__Instruction__
Filter the records below for the word "power". Copy each line that holds it.
------ Dataset excerpts ------
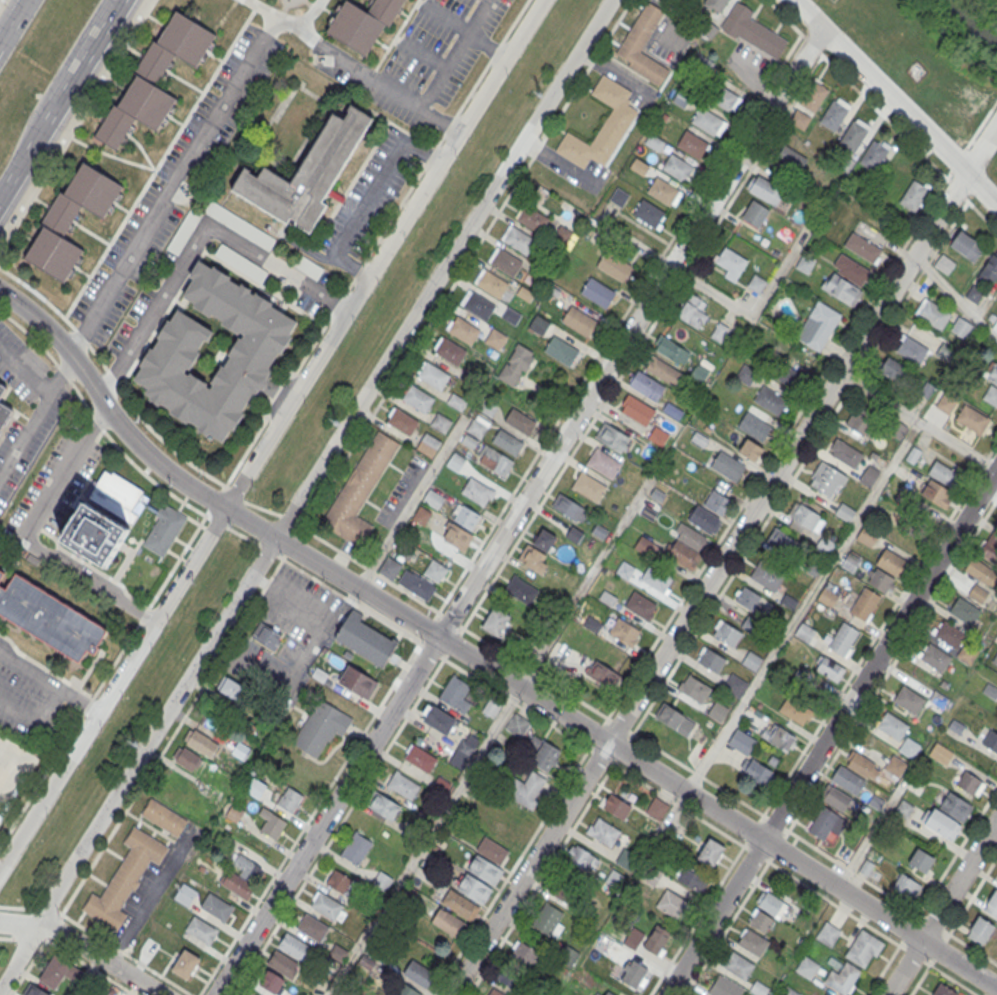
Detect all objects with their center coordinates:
building: (715, 5)
road: (784, 16)
road: (12, 19)
road: (445, 20)
river: (971, 22)
building: (363, 23)
building: (753, 31)
road: (487, 45)
building: (642, 45)
road: (817, 51)
road: (425, 54)
road: (342, 60)
parking lot: (419, 61)
road: (58, 75)
road: (442, 75)
building: (155, 78)
road: (74, 79)
parking lot: (628, 83)
power tower: (538, 94)
building: (721, 96)
building: (813, 97)
road: (895, 102)
building: (833, 116)
building: (708, 121)
road: (75, 124)
road: (981, 124)
building: (602, 125)
road: (895, 128)
building: (853, 137)
building: (654, 143)
building: (692, 143)
road: (960, 154)
building: (873, 156)
building: (789, 159)
building: (676, 166)
building: (638, 167)
parking lot: (575, 169)
building: (306, 173)
road: (13, 180)
parking lot: (174, 183)
building: (764, 189)
building: (662, 190)
road: (167, 196)
building: (914, 196)
building: (619, 197)
road: (367, 200)
building: (649, 213)
building: (755, 214)
building: (532, 218)
building: (70, 219)
building: (519, 240)
road: (196, 243)
building: (967, 246)
building: (863, 247)
building: (505, 262)
building: (731, 262)
building: (944, 264)
building: (613, 265)
building: (804, 265)
building: (852, 270)
building: (989, 272)
building: (756, 283)
building: (492, 284)
building: (841, 290)
building: (598, 292)
building: (974, 294)
road: (956, 296)
road: (760, 304)
building: (478, 305)
building: (691, 312)
building: (932, 315)
building: (511, 317)
road: (66, 320)
building: (579, 320)
building: (818, 325)
building: (539, 326)
building: (961, 328)
building: (463, 330)
building: (719, 333)
building: (495, 340)
building: (449, 350)
building: (561, 350)
building: (911, 350)
building: (671, 352)
building: (945, 352)
building: (170, 357)
building: (516, 365)
building: (894, 370)
building: (663, 372)
building: (788, 374)
building: (992, 374)
building: (433, 375)
building: (700, 375)
building: (746, 375)
building: (470, 378)
road: (122, 381)
building: (646, 385)
building: (2, 388)
building: (922, 388)
building: (991, 394)
building: (417, 398)
building: (770, 400)
building: (456, 402)
building: (946, 403)
building: (487, 409)
building: (637, 409)
parking lot: (48, 410)
building: (4, 413)
road: (35, 418)
road: (96, 420)
building: (401, 420)
building: (860, 421)
road: (918, 421)
building: (972, 421)
power tower: (334, 423)
building: (440, 423)
building: (519, 423)
building: (754, 426)
building: (476, 429)
road: (270, 434)
building: (658, 436)
building: (612, 439)
building: (507, 443)
building: (428, 445)
road: (776, 448)
building: (750, 449)
road: (811, 449)
building: (845, 452)
building: (912, 455)
building: (456, 462)
building: (494, 462)
building: (604, 463)
building: (728, 466)
building: (942, 474)
building: (869, 475)
building: (826, 478)
building: (589, 486)
building: (359, 490)
road: (303, 492)
building: (477, 492)
building: (935, 494)
building: (118, 497)
building: (905, 497)
building: (433, 500)
road: (412, 502)
building: (717, 502)
road: (262, 508)
building: (569, 508)
road: (518, 511)
building: (845, 512)
building: (467, 518)
building: (805, 518)
building: (704, 519)
road: (228, 528)
building: (913, 529)
building: (164, 531)
building: (601, 534)
road: (27, 535)
building: (94, 536)
building: (574, 536)
building: (457, 537)
building: (867, 537)
building: (544, 542)
building: (781, 544)
building: (644, 545)
building: (685, 547)
building: (989, 547)
building: (404, 550)
building: (533, 559)
road: (722, 560)
building: (891, 562)
building: (851, 564)
building: (389, 568)
building: (625, 570)
building: (435, 572)
building: (1, 573)
building: (767, 576)
building: (657, 579)
building: (880, 580)
building: (417, 585)
building: (521, 591)
building: (978, 594)
building: (826, 595)
building: (748, 598)
road: (350, 600)
road: (807, 600)
building: (864, 601)
building: (639, 603)
building: (964, 610)
building: (49, 618)
building: (495, 622)
road: (879, 628)
building: (804, 630)
building: (624, 632)
building: (726, 633)
building: (949, 635)
building: (266, 636)
building: (842, 636)
building: (365, 640)
road: (223, 652)
building: (933, 655)
building: (967, 655)
building: (710, 658)
building: (751, 659)
road: (478, 660)
building: (829, 670)
building: (600, 675)
road: (48, 681)
building: (358, 682)
building: (734, 683)
building: (693, 687)
building: (990, 689)
building: (233, 690)
building: (454, 692)
building: (908, 697)
building: (938, 700)
parking lot: (35, 703)
building: (716, 709)
building: (796, 711)
building: (438, 719)
building: (675, 719)
road: (34, 721)
building: (892, 724)
building: (955, 724)
building: (320, 725)
building: (517, 725)
road: (831, 731)
building: (779, 738)
power tower: (133, 739)
building: (741, 739)
building: (990, 740)
building: (200, 743)
building: (908, 745)
building: (467, 746)
building: (940, 752)
building: (545, 756)
building: (420, 758)
building: (186, 759)
building: (862, 763)
building: (894, 764)
building: (758, 774)
building: (848, 780)
building: (970, 783)
building: (402, 785)
building: (528, 790)
building: (287, 794)
building: (838, 799)
building: (614, 804)
building: (955, 804)
road: (747, 805)
building: (383, 806)
building: (656, 807)
building: (903, 807)
building: (233, 814)
building: (163, 818)
road: (307, 819)
building: (940, 821)
building: (272, 825)
building: (825, 825)
road: (337, 826)
building: (602, 830)
building: (506, 835)
road: (425, 842)
building: (356, 848)
building: (491, 849)
building: (710, 852)
road: (756, 853)
building: (582, 859)
building: (625, 859)
building: (921, 862)
road: (947, 865)
building: (865, 868)
building: (485, 869)
road: (509, 871)
building: (124, 876)
building: (241, 876)
building: (651, 876)
road: (540, 879)
building: (692, 879)
building: (338, 881)
building: (474, 887)
building: (906, 888)
building: (563, 889)
building: (184, 893)
road: (973, 894)
building: (992, 902)
building: (327, 904)
building: (461, 904)
building: (672, 904)
building: (771, 904)
building: (215, 905)
road: (942, 907)
building: (759, 919)
building: (547, 920)
road: (696, 920)
building: (448, 921)
building: (311, 925)
building: (200, 928)
road: (725, 928)
building: (980, 928)
building: (828, 934)
building: (656, 941)
building: (752, 941)
building: (292, 944)
road: (85, 947)
building: (863, 948)
road: (973, 948)
building: (281, 962)
building: (738, 963)
building: (185, 964)
building: (807, 966)
building: (518, 967)
building: (55, 973)
building: (418, 974)
building: (632, 974)
building: (842, 977)
road: (919, 980)
road: (953, 980)
building: (270, 983)
building: (724, 986)
building: (403, 990)
building: (34, 991)
building: (942, 991)
building: (495, 992)
building: (605, 992)
building: (793, 993)
building: (291, 994)
building: (826, 994)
------
__Answer to this task__
power tower: (538, 94)
power tower: (334, 423)
power tower: (133, 739)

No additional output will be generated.